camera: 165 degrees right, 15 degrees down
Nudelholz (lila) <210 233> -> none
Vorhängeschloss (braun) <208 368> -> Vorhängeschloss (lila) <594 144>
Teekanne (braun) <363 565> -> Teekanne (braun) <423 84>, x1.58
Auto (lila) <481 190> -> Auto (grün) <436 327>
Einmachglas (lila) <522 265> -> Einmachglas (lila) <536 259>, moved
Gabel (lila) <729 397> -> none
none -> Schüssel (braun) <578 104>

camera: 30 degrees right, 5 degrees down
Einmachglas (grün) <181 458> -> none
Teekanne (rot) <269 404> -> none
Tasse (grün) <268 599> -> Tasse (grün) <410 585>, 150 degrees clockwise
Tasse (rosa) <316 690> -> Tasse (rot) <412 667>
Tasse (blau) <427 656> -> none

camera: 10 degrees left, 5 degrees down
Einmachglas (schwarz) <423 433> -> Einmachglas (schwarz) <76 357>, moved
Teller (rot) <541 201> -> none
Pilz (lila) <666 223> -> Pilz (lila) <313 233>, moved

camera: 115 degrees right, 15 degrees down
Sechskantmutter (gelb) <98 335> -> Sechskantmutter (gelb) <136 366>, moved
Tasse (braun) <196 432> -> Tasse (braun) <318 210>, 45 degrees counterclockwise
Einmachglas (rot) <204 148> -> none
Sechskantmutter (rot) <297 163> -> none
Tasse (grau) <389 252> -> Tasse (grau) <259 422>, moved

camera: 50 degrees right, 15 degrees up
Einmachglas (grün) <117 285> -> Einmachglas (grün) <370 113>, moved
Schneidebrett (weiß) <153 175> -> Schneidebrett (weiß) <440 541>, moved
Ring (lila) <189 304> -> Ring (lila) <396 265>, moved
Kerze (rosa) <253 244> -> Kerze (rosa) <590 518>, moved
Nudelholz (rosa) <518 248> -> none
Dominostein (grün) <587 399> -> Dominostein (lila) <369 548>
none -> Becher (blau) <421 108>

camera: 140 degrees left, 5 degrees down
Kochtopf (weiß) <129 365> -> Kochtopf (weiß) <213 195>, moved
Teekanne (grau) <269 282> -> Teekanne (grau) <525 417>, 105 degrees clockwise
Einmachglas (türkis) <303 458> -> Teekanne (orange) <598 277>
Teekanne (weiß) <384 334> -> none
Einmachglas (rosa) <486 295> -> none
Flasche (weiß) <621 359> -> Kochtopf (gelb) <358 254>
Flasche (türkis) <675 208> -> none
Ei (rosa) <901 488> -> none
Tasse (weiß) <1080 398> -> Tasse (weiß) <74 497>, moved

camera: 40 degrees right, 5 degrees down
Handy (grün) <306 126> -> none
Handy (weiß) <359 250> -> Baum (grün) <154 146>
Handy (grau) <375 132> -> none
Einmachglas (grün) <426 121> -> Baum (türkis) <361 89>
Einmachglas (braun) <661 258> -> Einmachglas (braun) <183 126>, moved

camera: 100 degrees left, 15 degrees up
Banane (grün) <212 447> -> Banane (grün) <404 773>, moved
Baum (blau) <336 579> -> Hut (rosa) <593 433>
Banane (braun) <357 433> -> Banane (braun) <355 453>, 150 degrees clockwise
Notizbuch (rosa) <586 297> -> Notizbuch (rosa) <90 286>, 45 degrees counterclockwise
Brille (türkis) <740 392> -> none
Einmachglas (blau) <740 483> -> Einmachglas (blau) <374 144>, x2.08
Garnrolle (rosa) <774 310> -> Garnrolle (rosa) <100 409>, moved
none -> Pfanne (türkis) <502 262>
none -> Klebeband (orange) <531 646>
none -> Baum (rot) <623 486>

EXERCISE AIM ▸
Using the listing above, return word for word each line from the one that has "Auto (lila) <481" through the one that has "Gabel (lila) <729 397> -> none", and no line outside that range.

TASK RESULT ▸
Auto (lila) <481 190> -> Auto (grün) <436 327>
Einmachglas (lila) <522 265> -> Einmachglas (lila) <536 259>, moved
Gabel (lila) <729 397> -> none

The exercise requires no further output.